Task data
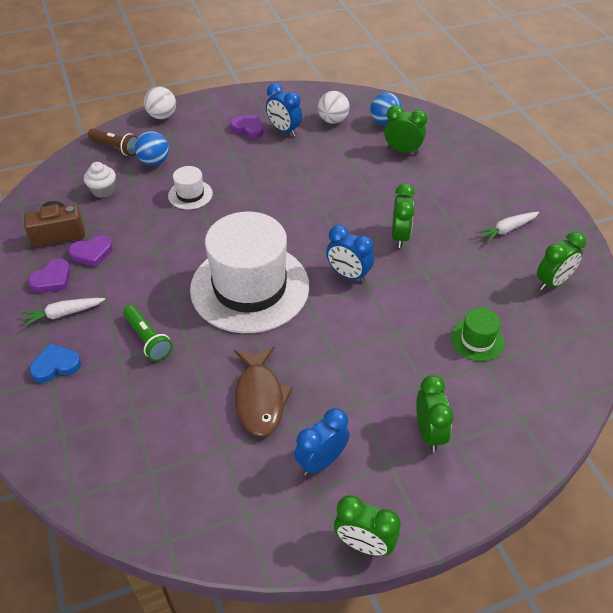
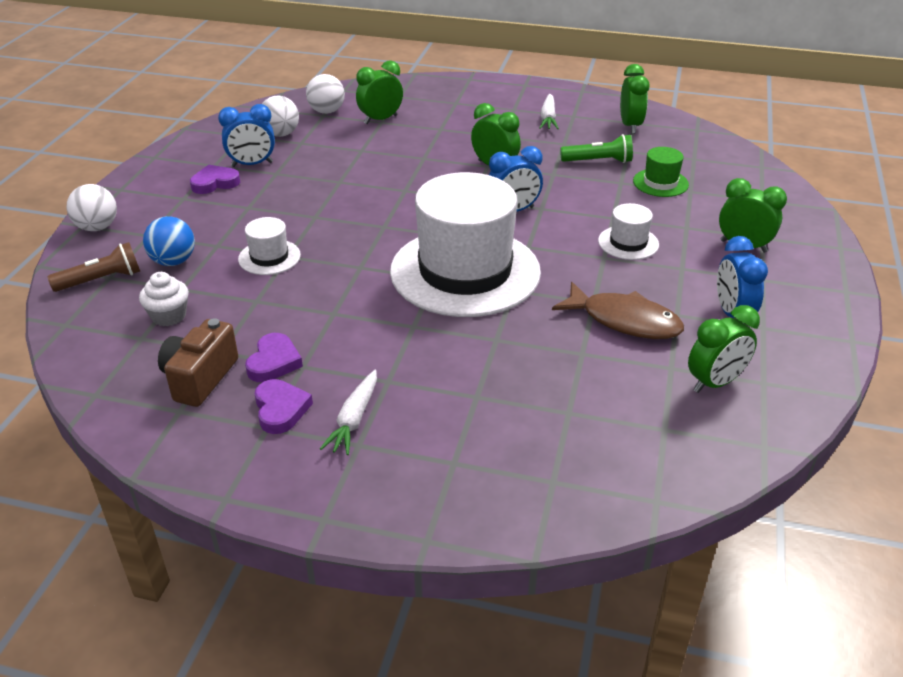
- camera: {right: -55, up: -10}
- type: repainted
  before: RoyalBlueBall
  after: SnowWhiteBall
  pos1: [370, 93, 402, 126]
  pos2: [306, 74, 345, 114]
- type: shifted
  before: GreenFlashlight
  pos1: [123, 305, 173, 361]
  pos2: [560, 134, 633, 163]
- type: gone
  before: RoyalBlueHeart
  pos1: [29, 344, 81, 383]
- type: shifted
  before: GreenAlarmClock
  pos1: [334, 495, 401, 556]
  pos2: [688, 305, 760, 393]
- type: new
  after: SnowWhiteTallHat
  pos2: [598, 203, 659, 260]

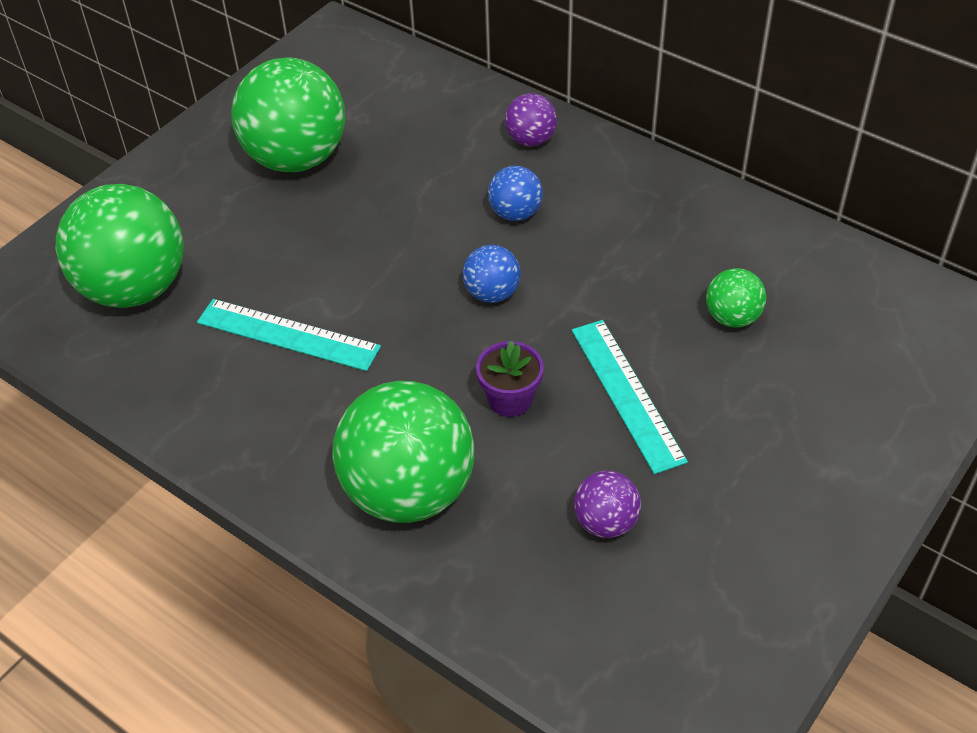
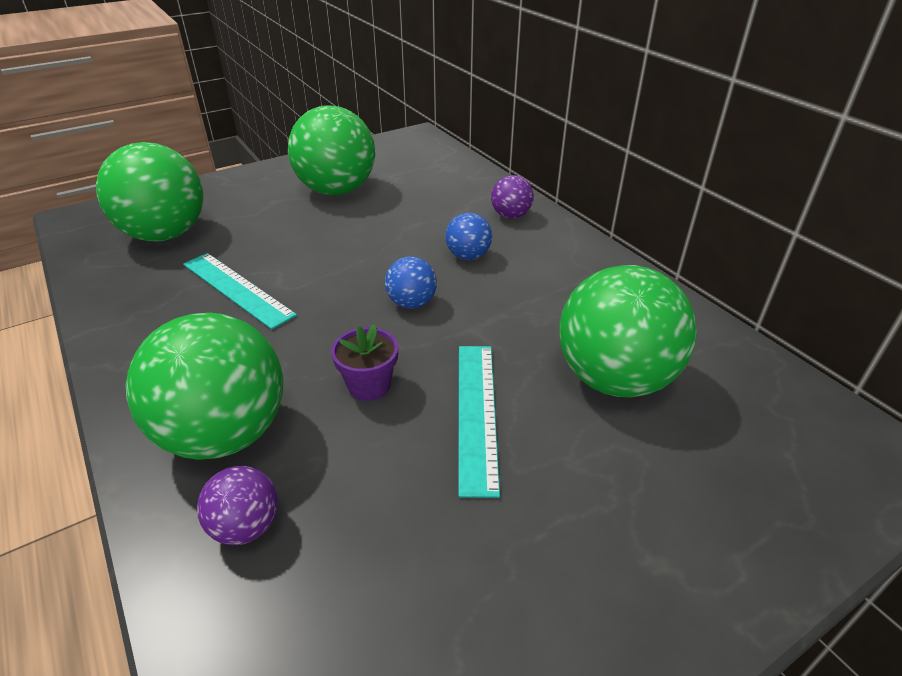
- camera: {right: 20, up: -10}
- type: scaled
  before: GreenBall
  pos1: [706, 268, 767, 328]
  pos2: [559, 265, 697, 397]
  scale: 2.11
- type: shifted
  before: VioletBall
  pos1: [574, 471, 641, 538]
  pos2: [197, 466, 278, 545]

What is needed
Which of the lines above include the string "after"? Pick them out and copy them.

Output below
  after: SnowWhiteBall
  after: SnowWhiteTallHat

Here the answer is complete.